_Task details_.
Please reproduce the records exactly, leaving out any pictures.
Provided records Start Marker
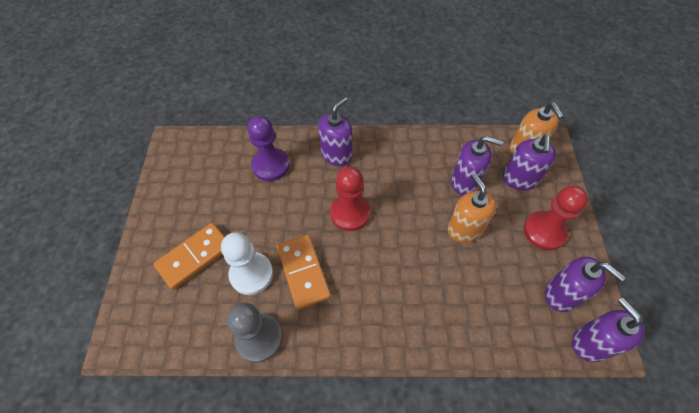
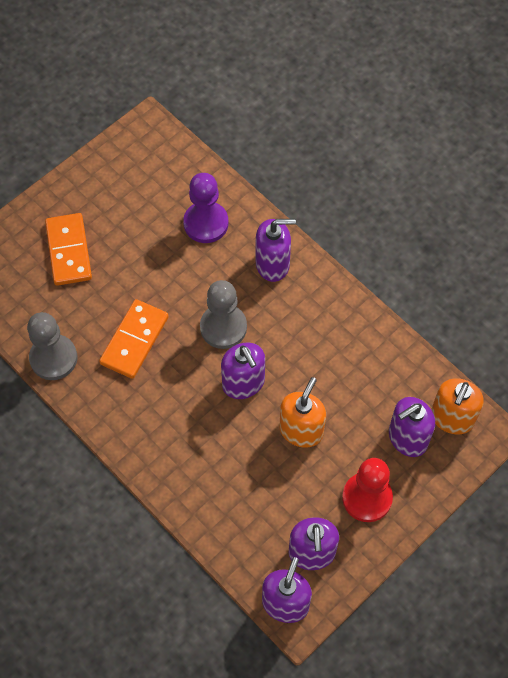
camera: 45 degrees right, 5 degrees up
(194, 256) = (69, 251): orange domino -> orange domino turned 75 degrees clockwise
(251, 274) = (95, 305): white pawn -> none
(350, 213) = (223, 327): red pawn -> grey pawn
(465, 182) = (354, 393): purple soap dispenser -> purple soap dispenser (243, 383)

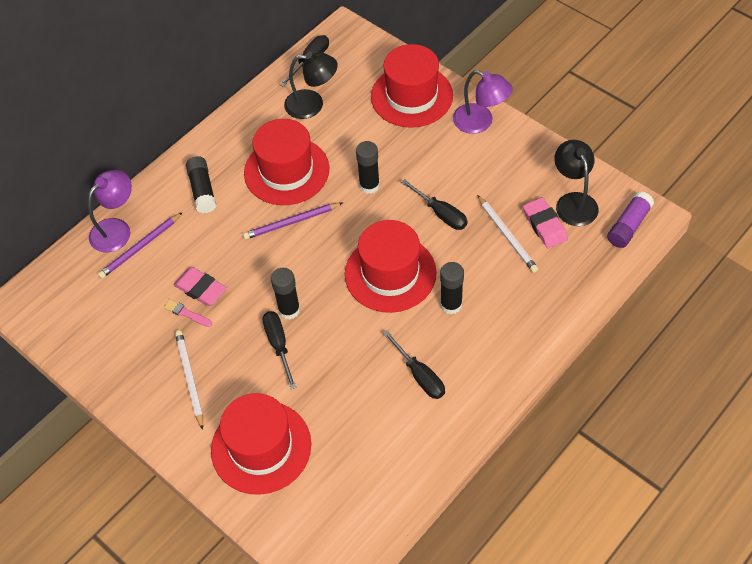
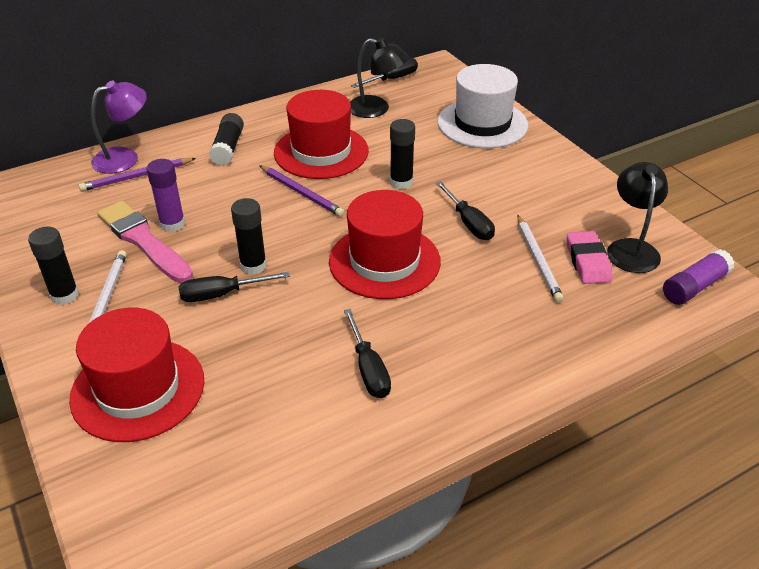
camera: 15 degrees right, 15 degrees down
(187, 313) = (143, 241): pink brush -> pink brush, size x2.34
(201, 289) = (172, 224): pink eraser -> purple glue stick
(278, 345) = (222, 294): black screwdriver -> black screwdriver turned 105 degrees counterclockwise
(291, 222) = (301, 193): purple pencil -> purple pencil turned 135 degrees counterclockwise
(411, 96) = (482, 124): red hat -> white hat
(451, 304) = (441, 308): black glue stick -> black glue stick (64, 295)
(480, 122) = (548, 158): purple lamp -> none

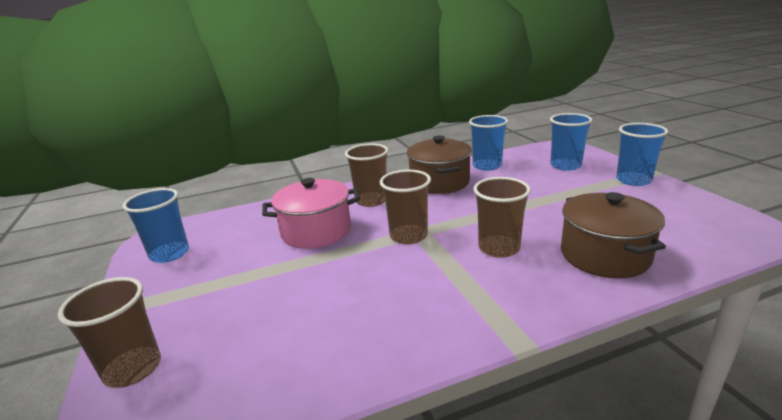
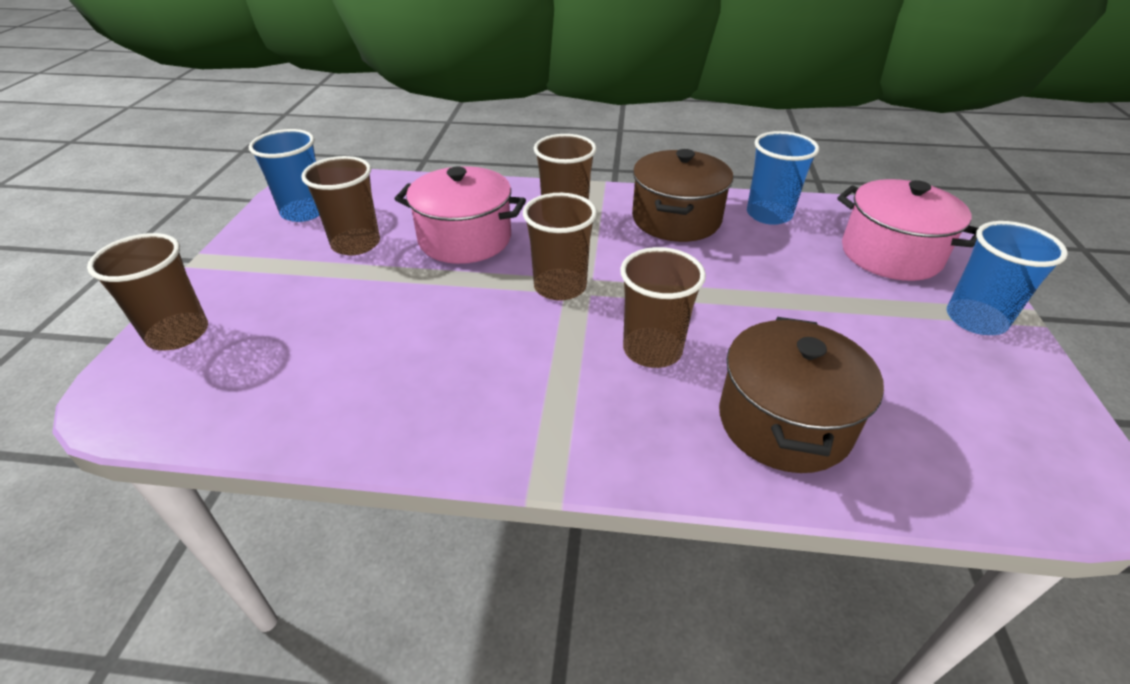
camera: 25 degrees right, 15 degrees up
(235, 259) = (356, 244): none -> brown cup
(565, 165) = (890, 254): blue cup -> pink pot

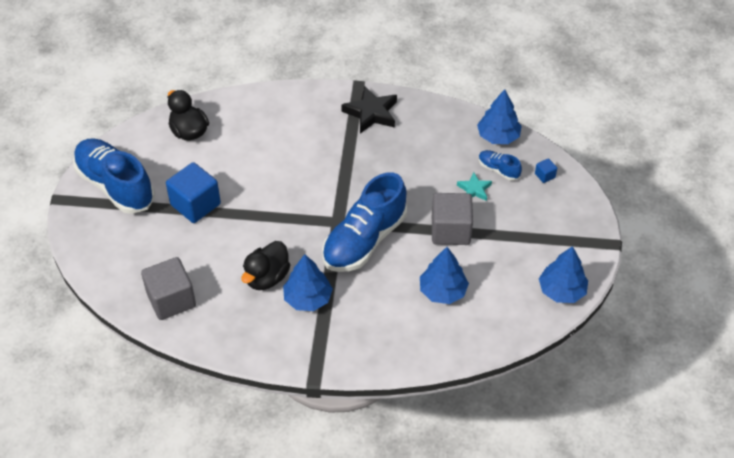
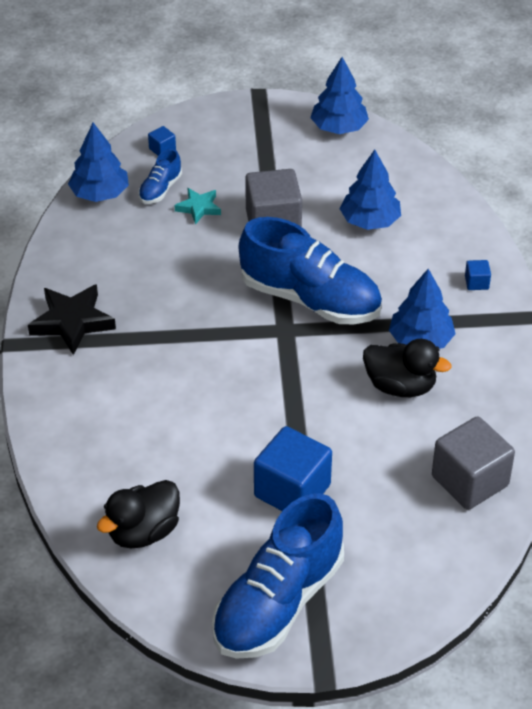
camera: 100 degrees left, 5 degrees down
(359, 347) = (476, 283): none -> blue cube

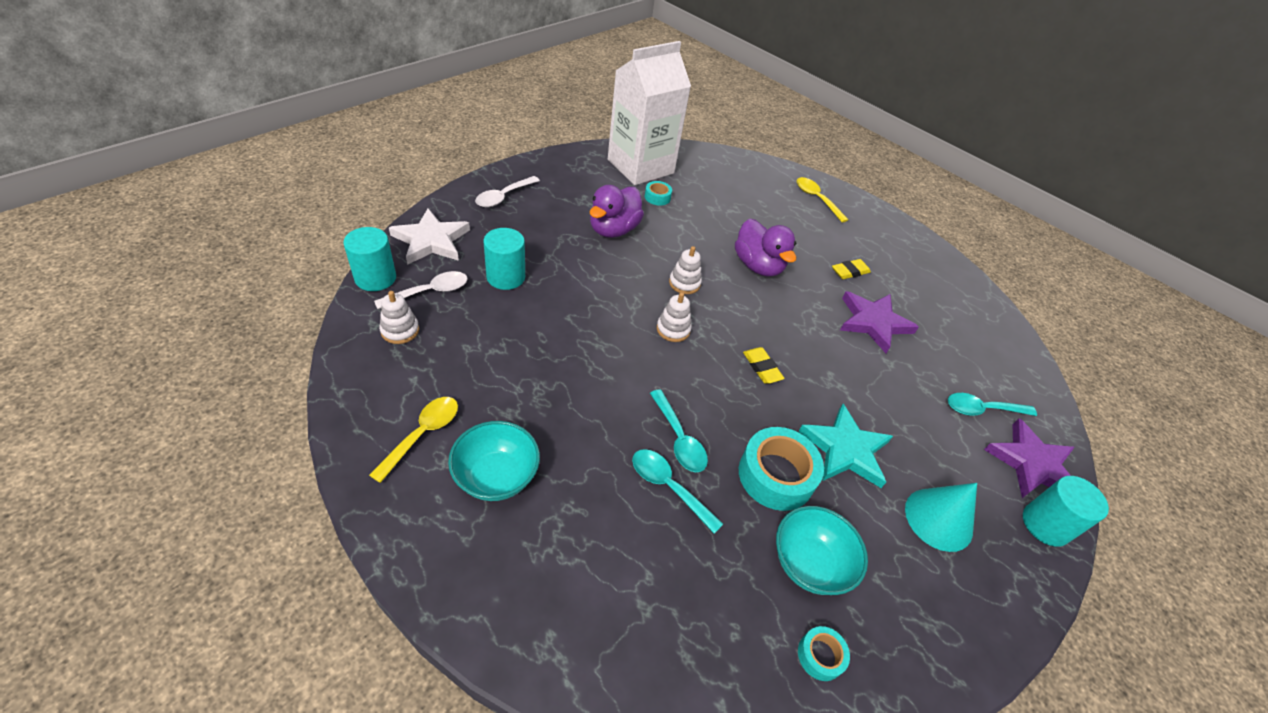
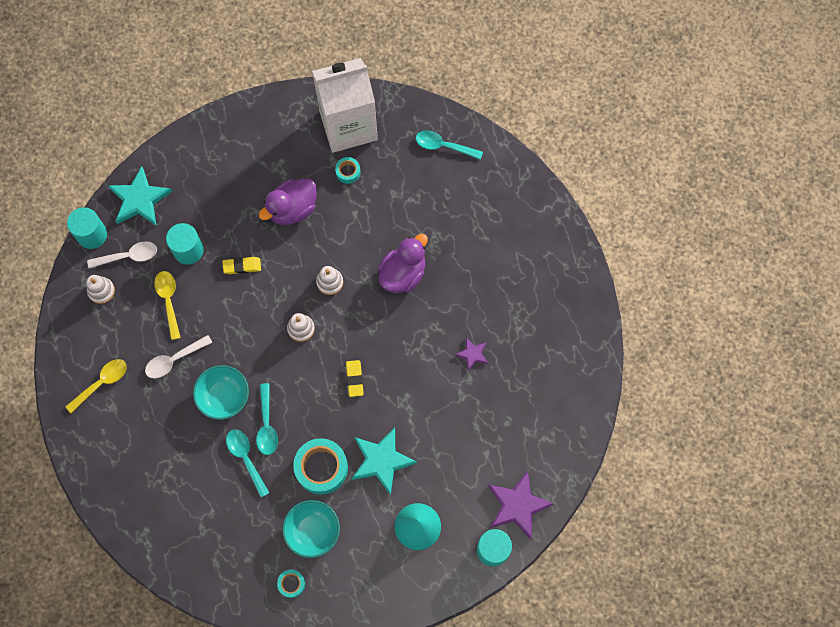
camera: 25 degrees right, 25 degrees up
(431, 241) = (139, 199): white star -> turquoise star
(496, 476) = (140, 425): turquoise bowl -> turquoise bowl (224, 397)
(503, 197) = (210, 152): white spoon -> white spoon (174, 360)
(758, 266) = (403, 273): purple duck -> purple duck turned 135 degrees counterclockwise
(816, 199) = (505, 196): yellow spoon -> yellow spoon (168, 301)
(850, 272) = (485, 295): yellow eraser -> yellow eraser (242, 266)
(873, 322) = (472, 354): purple star -> purple star, size x0.53
(982, 409) = (511, 454): turquoise spoon -> turquoise spoon (443, 146)

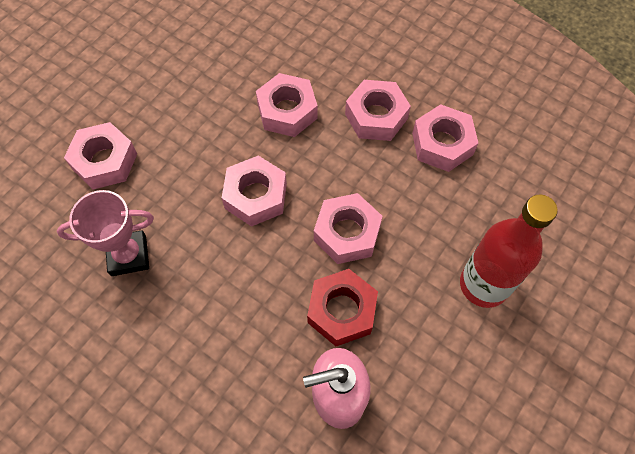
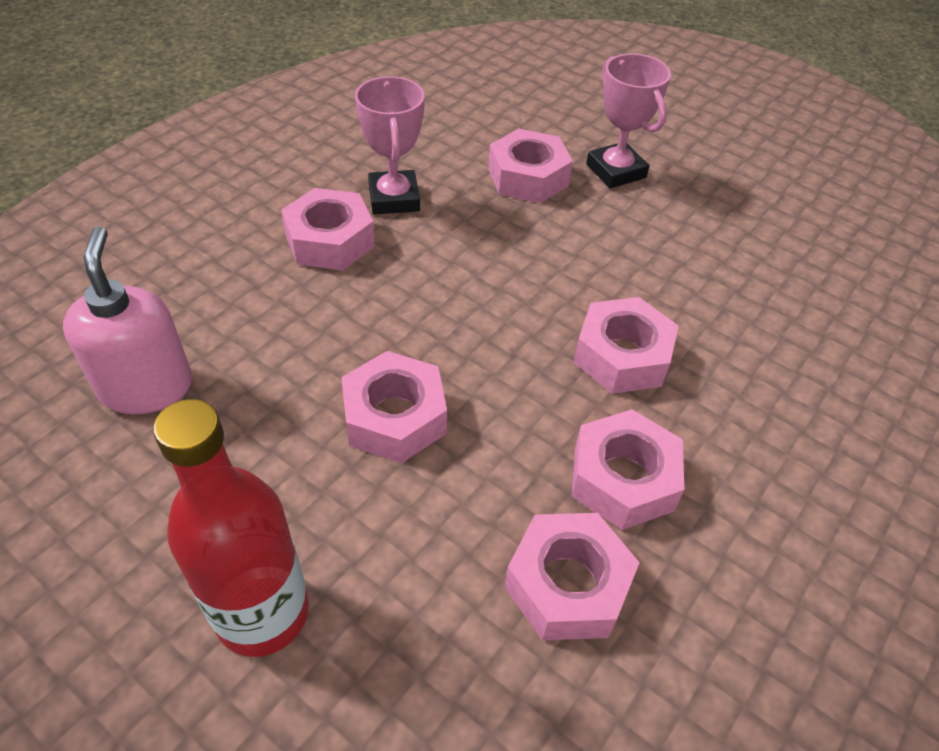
camera: 90 degrees right, 15 degrees down
(100, 103) = (615, 171): none -> pink trophy
(256, 196) = (468, 314): pink nut -> pink nut (330, 240)
(342, 311) = (268, 400): red nut -> none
Provided records End Marker
_Your solution_.
camera: 45 degrees right, 5 degrees up
(194, 256) = (69, 251): orange domino -> orange domino turned 75 degrees clockwise
(251, 274) = (95, 305): white pawn -> none
(350, 213) = (223, 327): red pawn -> grey pawn
(465, 182) = (354, 393): purple soap dispenser -> purple soap dispenser (243, 383)

camera: 15 degrees right, 15 degrees down
(187, 313) = (143, 241): pink brush -> pink brush, size x2.34
(201, 289) = (172, 224): pink eraser -> purple glue stick
(278, 345) = (222, 294): black screwdriver -> black screwdriver turned 105 degrees counterclockwise
(291, 222) = (301, 193): purple pencil -> purple pencil turned 135 degrees counterclockwise
(411, 96) = (482, 124): red hat -> white hat
(451, 304) = (441, 308): black glue stick -> black glue stick (64, 295)
(480, 122) = (548, 158): purple lamp -> none

camera: 25 degrees right, 15 degrees up
(235, 259) = (356, 244): none -> brown cup
(565, 165) = (890, 254): blue cup -> pink pot

camera: 100 degrees left, 5 degrees down
(359, 347) = (476, 283): none -> blue cube

camera: 25 degrees right, 25 degrees up
(431, 241) = (139, 199): white star -> turquoise star
(496, 476) = (140, 425): turquoise bowl -> turquoise bowl (224, 397)
(503, 197) = (210, 152): white spoon -> white spoon (174, 360)
(758, 266) = (403, 273): purple duck -> purple duck turned 135 degrees counterclockwise
(816, 199) = (505, 196): yellow spoon -> yellow spoon (168, 301)
(850, 272) = (485, 295): yellow eraser -> yellow eraser (242, 266)
(873, 322) = (472, 354): purple star -> purple star, size x0.53
(982, 409) = (511, 454): turquoise spoon -> turquoise spoon (443, 146)

camera: 90 degrees right, 15 degrees down
(100, 103) = (615, 171): none -> pink trophy
(256, 196) = (468, 314): pink nut -> pink nut (330, 240)
(342, 311) = (268, 400): red nut -> none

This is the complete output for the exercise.